**INPUT DATA**
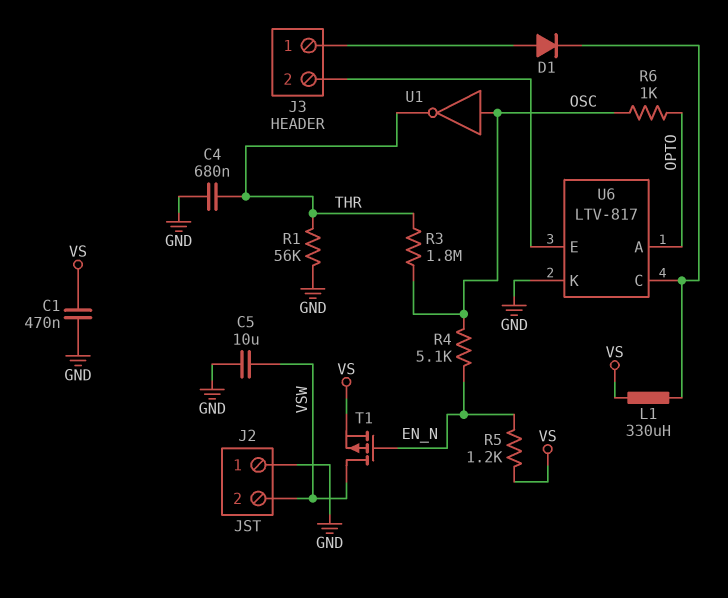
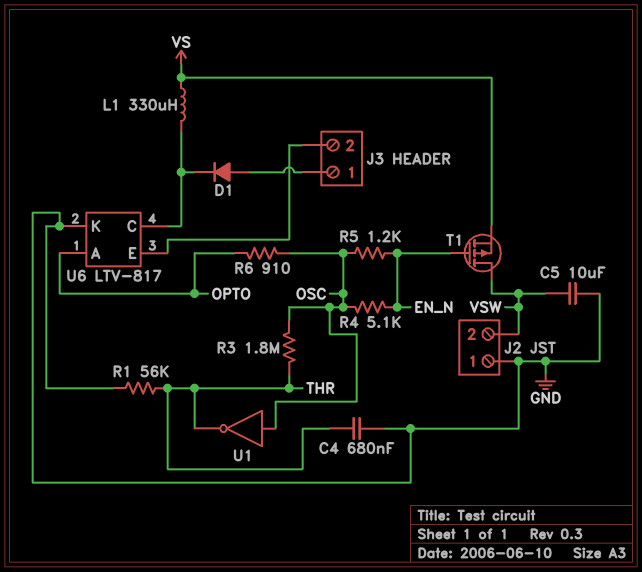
C1: 470nF (GND, VS) -> none
R5: 1.2k (EN_N, VS) -> 1.2k (EN_N, OSC)
R6: 1k (OPTO, OSC) -> 910 (OPTO, OSC)

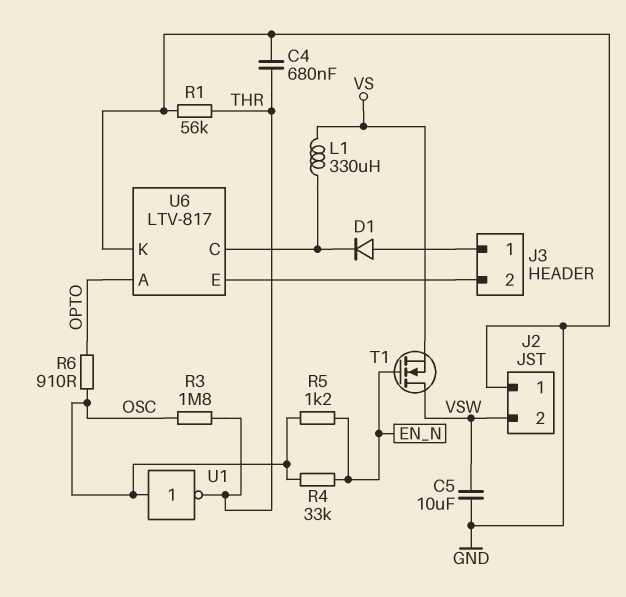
R4: 5.1k (EN_N, OSC) -> 33k (EN_N, OSC)
T1: PMOS (G EN_N, D VSW, S VS) -> NMOS (G EN_N, D VSW, S VS)

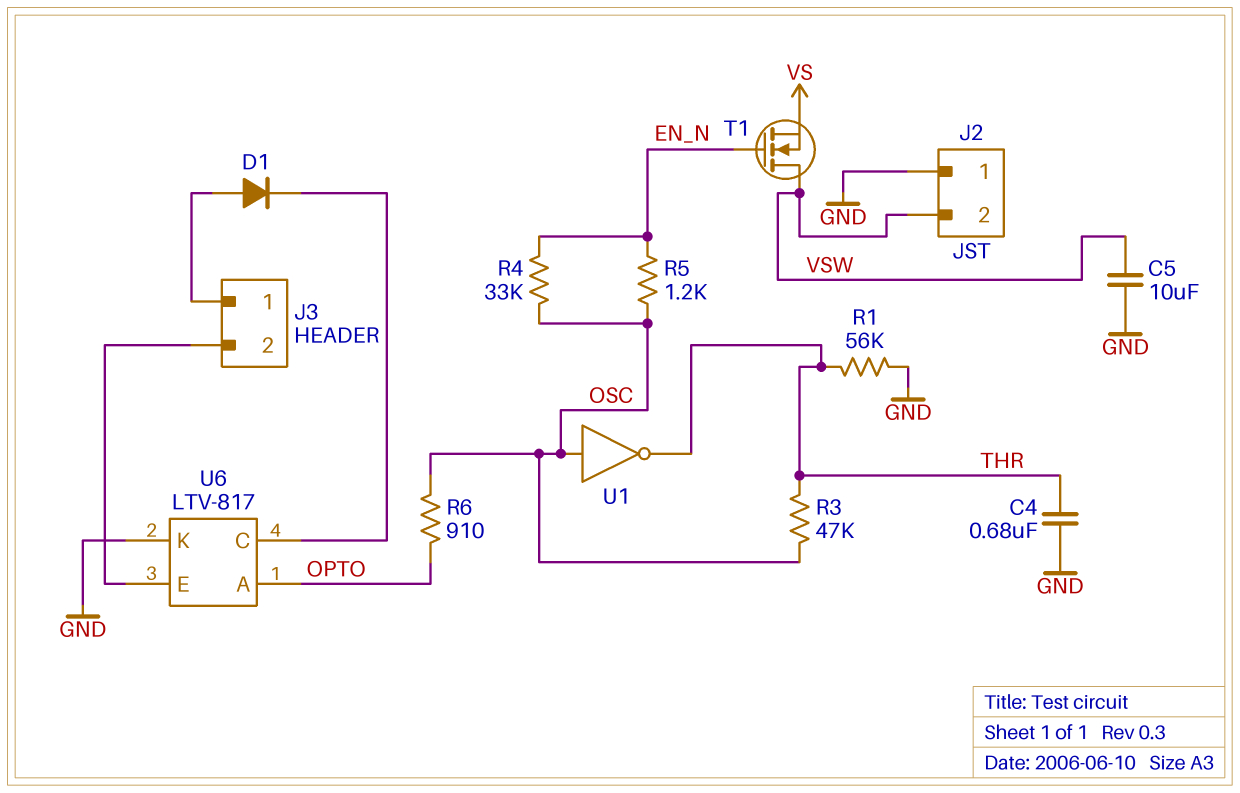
L1: 330uH (U6/C, VS) -> none
R3: 1.8M (OSC, THR) -> 47k (OSC, THR)

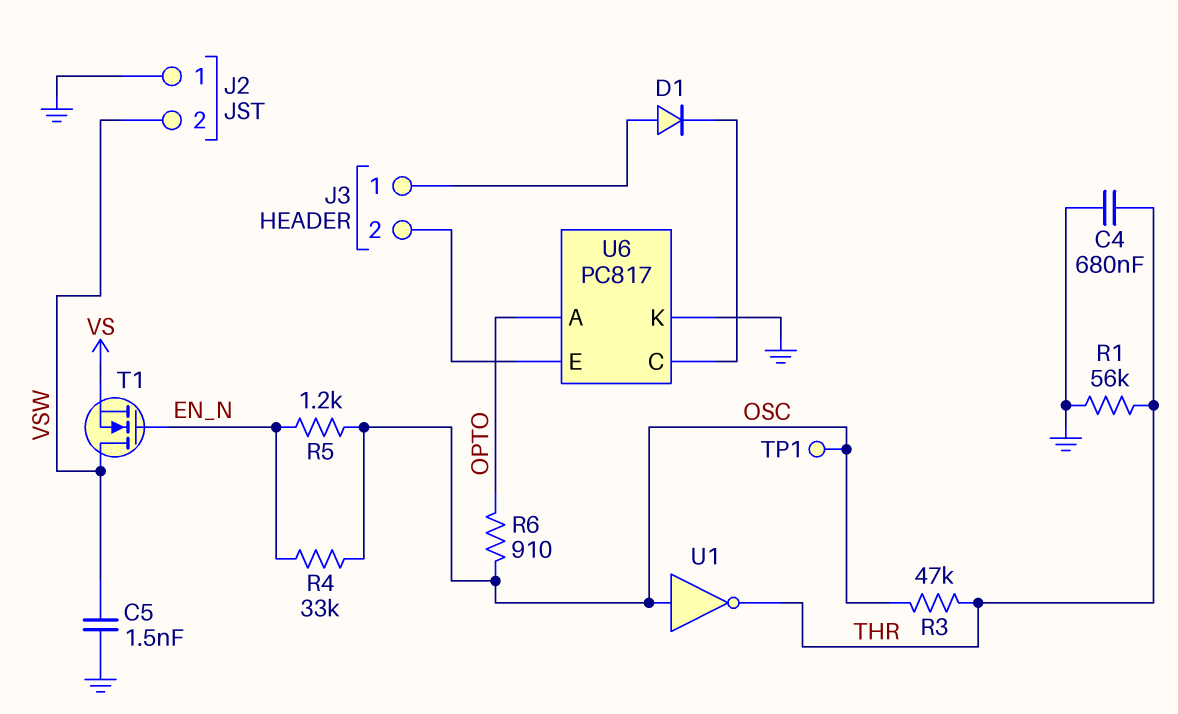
C5: 10uF (GND, VSW) -> 1.5nF (GND, VSW)
TP1: none -> test point (OSC)
U6: LTV-817 -> PC817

**DIRECTIONS FOR THIS TASK**
Give every entry again verbatim, with no pictures.

**WRITTEN RESPONSE**
C1: 470nF (GND, VS) -> none
R5: 1.2k (EN_N, VS) -> 1.2k (EN_N, OSC)
R6: 1k (OPTO, OSC) -> 910 (OPTO, OSC)

R4: 5.1k (EN_N, OSC) -> 33k (EN_N, OSC)
T1: PMOS (G EN_N, D VSW, S VS) -> NMOS (G EN_N, D VSW, S VS)

L1: 330uH (U6/C, VS) -> none
R3: 1.8M (OSC, THR) -> 47k (OSC, THR)

C5: 10uF (GND, VSW) -> 1.5nF (GND, VSW)
TP1: none -> test point (OSC)
U6: LTV-817 -> PC817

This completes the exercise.